━━ INPUT RECORDS
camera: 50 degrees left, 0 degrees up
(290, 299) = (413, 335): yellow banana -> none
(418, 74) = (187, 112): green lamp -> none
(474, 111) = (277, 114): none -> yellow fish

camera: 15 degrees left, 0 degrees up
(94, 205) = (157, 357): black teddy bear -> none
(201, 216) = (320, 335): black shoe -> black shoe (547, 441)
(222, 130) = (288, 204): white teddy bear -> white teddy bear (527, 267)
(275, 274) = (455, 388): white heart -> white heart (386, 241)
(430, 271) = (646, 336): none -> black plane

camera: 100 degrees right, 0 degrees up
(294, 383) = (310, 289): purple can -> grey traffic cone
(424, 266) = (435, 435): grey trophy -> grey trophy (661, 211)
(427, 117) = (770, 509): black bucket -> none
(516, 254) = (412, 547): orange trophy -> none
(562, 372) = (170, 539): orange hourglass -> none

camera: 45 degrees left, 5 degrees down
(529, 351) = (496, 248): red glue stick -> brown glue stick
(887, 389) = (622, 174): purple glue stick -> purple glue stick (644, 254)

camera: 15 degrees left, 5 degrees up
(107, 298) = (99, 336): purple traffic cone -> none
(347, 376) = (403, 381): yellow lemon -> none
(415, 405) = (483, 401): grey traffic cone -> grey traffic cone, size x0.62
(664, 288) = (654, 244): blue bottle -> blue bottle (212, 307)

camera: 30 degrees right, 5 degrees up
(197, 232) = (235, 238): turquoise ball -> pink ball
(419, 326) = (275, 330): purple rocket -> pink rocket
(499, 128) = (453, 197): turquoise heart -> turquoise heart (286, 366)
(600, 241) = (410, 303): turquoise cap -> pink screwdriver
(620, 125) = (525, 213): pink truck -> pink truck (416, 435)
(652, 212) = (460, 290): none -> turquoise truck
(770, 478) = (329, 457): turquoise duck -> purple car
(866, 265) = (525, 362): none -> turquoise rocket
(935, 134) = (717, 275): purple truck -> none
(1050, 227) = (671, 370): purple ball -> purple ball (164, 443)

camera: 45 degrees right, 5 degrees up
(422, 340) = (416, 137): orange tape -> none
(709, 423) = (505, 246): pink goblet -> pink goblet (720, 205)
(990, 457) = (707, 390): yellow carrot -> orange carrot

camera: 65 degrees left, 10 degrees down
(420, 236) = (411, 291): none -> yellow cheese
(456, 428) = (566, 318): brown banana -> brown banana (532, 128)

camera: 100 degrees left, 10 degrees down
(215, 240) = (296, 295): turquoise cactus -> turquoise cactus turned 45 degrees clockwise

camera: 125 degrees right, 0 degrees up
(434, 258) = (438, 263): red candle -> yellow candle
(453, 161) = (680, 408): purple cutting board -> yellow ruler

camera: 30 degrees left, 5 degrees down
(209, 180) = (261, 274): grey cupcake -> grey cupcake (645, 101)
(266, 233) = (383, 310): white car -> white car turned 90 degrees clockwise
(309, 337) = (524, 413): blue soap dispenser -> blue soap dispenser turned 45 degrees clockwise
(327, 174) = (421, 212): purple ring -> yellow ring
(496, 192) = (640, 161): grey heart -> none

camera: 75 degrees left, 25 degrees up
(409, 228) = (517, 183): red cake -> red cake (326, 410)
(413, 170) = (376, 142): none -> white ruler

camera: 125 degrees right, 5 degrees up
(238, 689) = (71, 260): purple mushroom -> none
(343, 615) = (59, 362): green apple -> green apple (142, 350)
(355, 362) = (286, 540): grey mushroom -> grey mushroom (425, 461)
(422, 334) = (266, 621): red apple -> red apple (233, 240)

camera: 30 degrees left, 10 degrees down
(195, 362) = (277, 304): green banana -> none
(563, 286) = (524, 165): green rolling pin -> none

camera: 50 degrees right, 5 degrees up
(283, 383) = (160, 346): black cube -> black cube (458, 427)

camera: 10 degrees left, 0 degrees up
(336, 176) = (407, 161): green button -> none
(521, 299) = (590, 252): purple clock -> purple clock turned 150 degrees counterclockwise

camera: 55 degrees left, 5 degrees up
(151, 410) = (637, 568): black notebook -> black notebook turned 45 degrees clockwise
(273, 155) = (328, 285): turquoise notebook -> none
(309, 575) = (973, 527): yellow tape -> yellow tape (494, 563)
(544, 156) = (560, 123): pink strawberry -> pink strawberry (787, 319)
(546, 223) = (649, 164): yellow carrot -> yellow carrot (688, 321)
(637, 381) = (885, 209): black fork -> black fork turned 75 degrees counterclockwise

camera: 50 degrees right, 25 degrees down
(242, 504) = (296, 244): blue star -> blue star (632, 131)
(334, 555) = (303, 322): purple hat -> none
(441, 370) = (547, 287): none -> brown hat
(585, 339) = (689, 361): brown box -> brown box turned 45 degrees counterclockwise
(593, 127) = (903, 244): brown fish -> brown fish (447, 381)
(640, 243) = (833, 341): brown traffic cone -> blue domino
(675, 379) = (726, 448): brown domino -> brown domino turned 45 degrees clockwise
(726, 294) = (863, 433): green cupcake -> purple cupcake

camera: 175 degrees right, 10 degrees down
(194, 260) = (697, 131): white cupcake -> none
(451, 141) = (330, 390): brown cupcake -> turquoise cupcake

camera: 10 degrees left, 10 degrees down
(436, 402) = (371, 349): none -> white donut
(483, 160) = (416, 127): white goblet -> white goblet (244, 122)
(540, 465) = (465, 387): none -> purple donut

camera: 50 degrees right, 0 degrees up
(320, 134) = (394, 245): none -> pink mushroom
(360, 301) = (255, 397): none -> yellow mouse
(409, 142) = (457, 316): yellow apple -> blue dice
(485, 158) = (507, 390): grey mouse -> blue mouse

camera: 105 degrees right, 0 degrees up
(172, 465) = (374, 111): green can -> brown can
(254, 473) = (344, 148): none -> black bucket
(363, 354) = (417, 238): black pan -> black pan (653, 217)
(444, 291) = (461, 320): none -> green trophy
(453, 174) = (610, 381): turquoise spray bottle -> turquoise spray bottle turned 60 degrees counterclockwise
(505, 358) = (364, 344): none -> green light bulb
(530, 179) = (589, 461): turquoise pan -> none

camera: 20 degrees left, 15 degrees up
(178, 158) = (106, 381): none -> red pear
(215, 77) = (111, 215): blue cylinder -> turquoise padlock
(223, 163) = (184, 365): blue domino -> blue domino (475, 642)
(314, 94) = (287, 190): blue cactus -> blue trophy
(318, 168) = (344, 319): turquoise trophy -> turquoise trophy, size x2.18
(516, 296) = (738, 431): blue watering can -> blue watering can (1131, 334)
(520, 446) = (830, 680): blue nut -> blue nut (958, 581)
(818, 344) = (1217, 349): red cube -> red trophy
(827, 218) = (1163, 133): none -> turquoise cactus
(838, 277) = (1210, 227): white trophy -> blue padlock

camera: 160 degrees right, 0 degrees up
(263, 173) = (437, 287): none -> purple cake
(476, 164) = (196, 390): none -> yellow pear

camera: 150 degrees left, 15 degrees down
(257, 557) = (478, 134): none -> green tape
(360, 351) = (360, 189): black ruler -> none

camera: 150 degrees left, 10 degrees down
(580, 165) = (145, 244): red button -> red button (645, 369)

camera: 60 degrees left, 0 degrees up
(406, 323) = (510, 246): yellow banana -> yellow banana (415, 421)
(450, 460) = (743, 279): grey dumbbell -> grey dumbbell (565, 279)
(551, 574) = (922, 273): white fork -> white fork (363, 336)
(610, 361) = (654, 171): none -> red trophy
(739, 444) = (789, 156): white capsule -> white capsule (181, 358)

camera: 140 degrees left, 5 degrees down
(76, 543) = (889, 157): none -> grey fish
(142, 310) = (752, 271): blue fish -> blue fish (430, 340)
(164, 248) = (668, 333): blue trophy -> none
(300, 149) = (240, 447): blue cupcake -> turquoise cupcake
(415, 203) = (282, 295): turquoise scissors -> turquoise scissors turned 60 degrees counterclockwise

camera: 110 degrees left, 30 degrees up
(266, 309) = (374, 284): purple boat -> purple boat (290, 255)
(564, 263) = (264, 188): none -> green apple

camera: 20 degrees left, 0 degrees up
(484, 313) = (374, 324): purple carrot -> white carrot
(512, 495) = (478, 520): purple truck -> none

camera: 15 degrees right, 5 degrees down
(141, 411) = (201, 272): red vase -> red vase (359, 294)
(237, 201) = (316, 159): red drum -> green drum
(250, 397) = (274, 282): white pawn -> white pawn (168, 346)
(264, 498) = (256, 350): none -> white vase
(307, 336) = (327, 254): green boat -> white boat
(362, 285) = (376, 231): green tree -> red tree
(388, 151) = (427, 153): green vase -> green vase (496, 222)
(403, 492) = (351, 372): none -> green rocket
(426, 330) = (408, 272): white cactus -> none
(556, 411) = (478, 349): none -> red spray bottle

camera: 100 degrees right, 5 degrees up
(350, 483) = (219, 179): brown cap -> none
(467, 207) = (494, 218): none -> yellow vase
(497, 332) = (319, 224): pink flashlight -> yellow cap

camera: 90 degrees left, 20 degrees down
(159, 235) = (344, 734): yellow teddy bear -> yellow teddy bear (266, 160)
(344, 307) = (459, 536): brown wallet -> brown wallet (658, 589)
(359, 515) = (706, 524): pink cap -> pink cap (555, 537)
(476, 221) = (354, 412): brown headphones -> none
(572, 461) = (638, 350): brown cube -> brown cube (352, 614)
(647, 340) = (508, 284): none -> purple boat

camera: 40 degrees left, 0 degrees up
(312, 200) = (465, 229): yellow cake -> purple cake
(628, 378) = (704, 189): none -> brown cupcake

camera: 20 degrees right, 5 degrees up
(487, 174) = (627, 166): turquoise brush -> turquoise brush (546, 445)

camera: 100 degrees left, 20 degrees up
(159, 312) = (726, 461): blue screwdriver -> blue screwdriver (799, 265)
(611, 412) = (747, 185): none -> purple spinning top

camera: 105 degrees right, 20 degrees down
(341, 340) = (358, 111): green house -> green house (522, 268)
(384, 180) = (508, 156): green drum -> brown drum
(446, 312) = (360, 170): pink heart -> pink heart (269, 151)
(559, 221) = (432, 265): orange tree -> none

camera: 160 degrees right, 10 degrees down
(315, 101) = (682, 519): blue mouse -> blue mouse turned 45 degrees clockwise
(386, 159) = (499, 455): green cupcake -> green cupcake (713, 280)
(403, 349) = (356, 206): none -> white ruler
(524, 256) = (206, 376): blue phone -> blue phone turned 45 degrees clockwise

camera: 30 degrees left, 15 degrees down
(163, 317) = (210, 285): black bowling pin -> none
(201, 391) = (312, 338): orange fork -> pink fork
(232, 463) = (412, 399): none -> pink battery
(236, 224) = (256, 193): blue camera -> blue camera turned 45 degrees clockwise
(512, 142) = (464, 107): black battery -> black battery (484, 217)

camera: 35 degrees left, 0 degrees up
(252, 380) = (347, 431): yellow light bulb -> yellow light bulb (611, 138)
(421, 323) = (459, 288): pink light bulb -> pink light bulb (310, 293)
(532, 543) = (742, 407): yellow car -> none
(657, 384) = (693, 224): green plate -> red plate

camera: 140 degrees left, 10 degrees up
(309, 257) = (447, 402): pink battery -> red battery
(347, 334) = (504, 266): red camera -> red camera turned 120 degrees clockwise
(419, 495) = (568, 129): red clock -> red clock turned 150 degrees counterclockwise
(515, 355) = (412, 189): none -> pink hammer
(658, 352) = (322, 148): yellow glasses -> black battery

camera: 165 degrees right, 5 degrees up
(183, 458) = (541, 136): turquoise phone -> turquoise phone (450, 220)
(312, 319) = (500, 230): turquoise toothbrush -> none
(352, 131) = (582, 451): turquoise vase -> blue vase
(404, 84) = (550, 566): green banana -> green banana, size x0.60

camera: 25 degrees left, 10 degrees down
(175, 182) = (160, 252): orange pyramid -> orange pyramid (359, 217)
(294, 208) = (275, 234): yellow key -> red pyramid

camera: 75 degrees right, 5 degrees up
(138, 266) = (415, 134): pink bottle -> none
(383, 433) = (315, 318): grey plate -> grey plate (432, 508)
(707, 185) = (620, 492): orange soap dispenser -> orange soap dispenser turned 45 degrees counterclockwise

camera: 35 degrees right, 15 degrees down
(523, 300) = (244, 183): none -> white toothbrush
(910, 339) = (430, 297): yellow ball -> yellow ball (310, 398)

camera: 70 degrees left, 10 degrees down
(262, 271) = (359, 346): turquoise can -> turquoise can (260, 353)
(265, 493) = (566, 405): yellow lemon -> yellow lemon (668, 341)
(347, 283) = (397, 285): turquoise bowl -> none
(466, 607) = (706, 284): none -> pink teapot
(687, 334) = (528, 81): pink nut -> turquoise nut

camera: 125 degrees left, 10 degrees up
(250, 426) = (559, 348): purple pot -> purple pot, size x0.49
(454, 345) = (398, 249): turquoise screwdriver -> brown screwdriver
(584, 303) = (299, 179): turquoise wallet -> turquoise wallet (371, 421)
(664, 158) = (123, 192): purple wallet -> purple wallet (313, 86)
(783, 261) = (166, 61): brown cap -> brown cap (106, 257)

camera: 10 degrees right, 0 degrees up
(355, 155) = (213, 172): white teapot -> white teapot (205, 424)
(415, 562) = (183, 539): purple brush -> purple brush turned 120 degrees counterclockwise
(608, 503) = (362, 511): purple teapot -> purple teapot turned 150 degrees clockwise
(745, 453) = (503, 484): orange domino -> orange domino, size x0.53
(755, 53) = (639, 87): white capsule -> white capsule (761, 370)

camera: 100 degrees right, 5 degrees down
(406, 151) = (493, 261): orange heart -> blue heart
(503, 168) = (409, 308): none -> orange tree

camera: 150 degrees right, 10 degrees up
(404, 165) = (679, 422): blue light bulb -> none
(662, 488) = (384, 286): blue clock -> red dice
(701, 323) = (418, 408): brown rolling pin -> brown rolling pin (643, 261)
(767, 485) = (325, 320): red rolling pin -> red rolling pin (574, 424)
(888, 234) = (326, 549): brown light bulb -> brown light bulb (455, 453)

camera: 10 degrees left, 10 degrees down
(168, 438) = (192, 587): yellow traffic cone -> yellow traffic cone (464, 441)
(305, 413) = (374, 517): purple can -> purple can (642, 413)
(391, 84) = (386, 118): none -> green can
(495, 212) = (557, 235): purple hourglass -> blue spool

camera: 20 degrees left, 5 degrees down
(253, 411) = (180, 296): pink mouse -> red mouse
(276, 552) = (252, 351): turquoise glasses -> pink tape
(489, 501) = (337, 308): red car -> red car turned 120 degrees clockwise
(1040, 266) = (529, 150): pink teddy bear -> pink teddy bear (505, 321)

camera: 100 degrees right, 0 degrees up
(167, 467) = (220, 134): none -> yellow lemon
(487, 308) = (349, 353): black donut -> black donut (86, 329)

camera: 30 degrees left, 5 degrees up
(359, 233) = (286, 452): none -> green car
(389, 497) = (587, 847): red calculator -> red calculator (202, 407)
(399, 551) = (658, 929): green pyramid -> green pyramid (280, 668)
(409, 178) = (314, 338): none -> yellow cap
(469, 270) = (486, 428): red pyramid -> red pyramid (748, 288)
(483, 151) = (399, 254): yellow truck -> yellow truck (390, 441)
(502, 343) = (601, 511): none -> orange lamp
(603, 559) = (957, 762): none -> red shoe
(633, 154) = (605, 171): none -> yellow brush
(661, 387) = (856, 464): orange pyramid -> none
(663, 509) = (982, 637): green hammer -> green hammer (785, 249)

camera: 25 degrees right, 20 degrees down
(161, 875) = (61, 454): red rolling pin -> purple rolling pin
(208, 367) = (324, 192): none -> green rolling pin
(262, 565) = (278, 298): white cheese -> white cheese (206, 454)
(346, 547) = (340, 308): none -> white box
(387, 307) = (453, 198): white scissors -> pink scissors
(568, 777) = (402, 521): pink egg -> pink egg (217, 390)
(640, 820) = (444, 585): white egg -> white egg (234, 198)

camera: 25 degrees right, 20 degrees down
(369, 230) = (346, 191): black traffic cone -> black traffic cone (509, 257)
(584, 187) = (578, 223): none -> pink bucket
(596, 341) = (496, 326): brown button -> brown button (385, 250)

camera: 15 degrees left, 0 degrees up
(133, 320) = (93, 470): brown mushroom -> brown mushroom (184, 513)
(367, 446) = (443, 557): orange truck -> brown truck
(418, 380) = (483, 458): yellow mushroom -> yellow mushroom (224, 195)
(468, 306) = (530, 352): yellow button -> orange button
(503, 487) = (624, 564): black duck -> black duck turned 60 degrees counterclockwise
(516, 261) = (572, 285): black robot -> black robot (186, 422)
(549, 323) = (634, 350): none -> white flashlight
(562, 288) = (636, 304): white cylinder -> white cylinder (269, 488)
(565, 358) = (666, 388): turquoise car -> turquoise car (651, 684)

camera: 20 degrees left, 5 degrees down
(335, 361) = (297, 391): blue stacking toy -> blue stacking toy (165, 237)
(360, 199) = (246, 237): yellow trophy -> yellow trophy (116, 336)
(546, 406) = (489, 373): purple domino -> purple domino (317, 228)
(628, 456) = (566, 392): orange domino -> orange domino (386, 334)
━━━━
- **THE TASK**
Using the entries shown above, reproduce verbatim the lines from the line bearing "camera: 100 degrees left, 10 degrees down" to the line bearing "(434, 258) = (438, 263): red", inclusive.

- **FINAL ANSWER**
camera: 100 degrees left, 10 degrees down
(215, 240) = (296, 295): turquoise cactus -> turquoise cactus turned 45 degrees clockwise

camera: 125 degrees right, 0 degrees up
(434, 258) = (438, 263): red candle -> yellow candle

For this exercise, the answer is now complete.